BEGIN
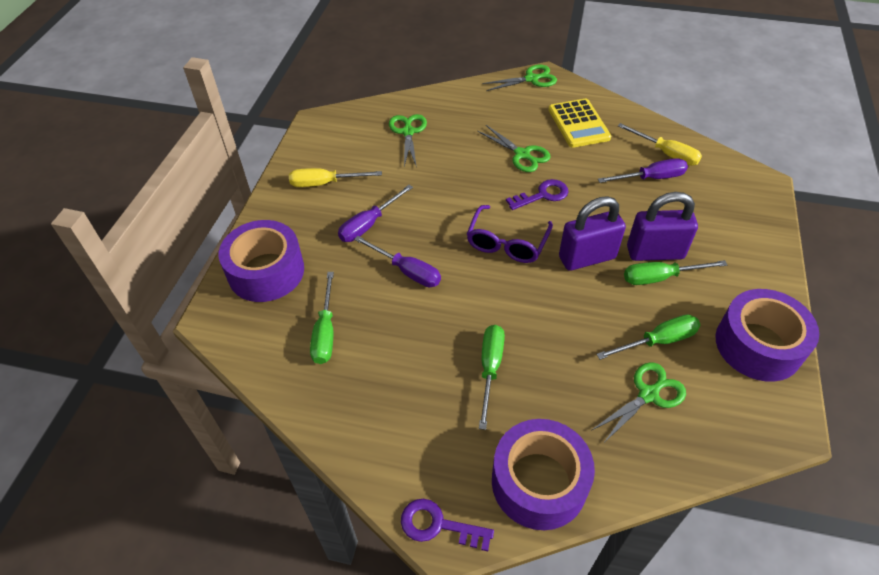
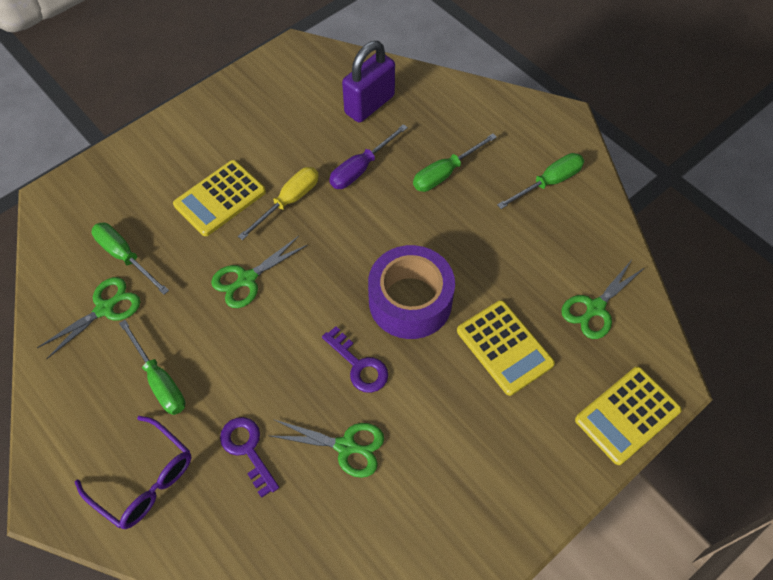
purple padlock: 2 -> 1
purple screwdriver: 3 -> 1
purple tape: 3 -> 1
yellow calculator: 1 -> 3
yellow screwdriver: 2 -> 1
END
BEGIN
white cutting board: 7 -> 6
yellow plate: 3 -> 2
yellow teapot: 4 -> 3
END
BEGIN
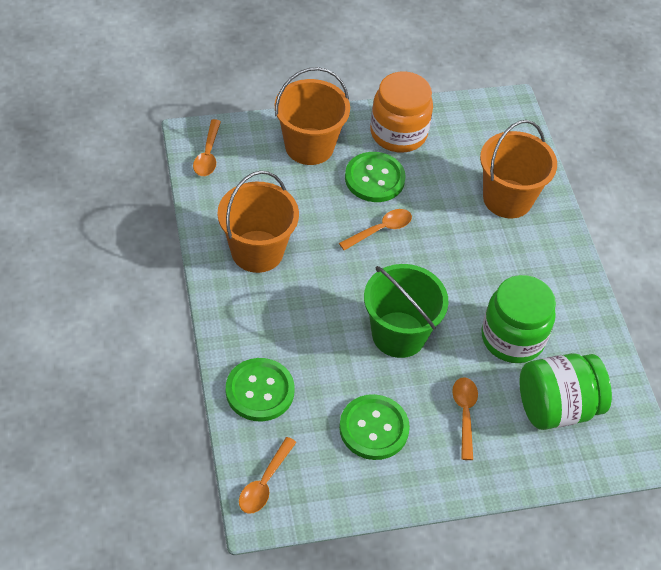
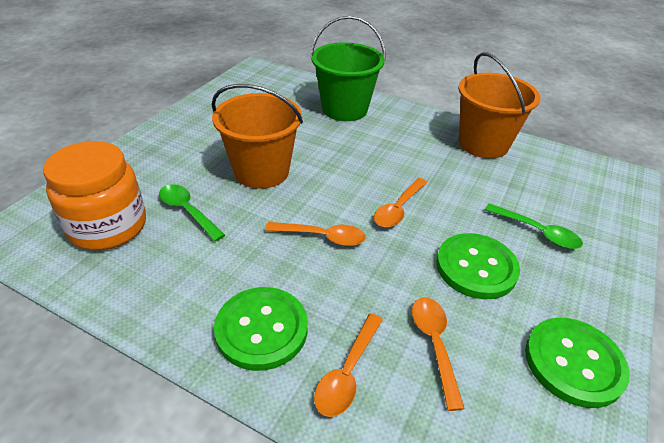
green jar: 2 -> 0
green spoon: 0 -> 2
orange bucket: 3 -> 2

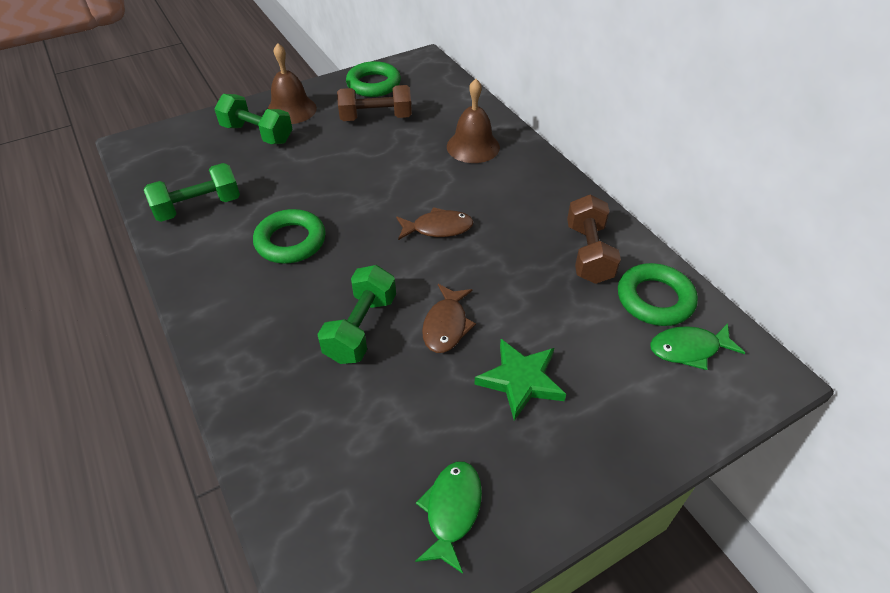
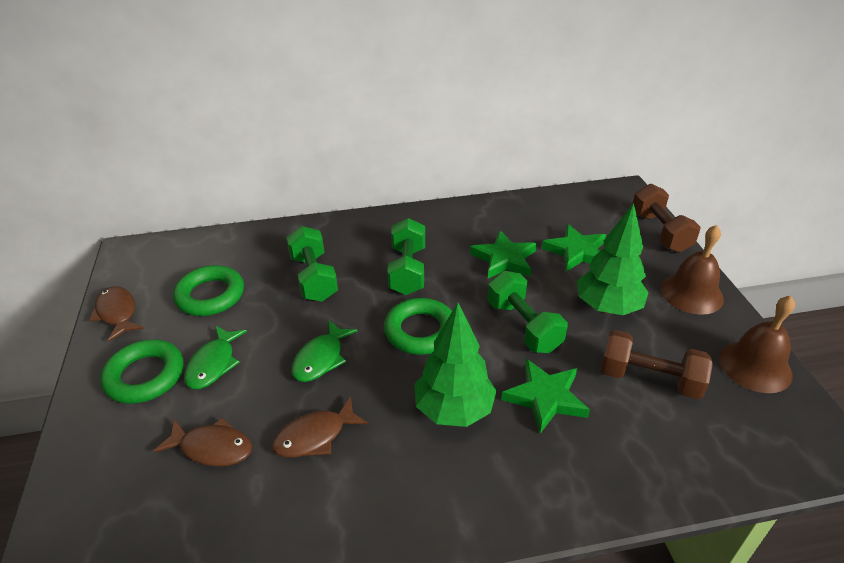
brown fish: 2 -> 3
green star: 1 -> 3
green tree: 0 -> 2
END
Beginning with the line containing "white cutting board: 7 -> 6" in the material above, copy every line exactly until you have copied the line containing "yellow teapot: 4 -> 3".

white cutting board: 7 -> 6
yellow plate: 3 -> 2
yellow teapot: 4 -> 3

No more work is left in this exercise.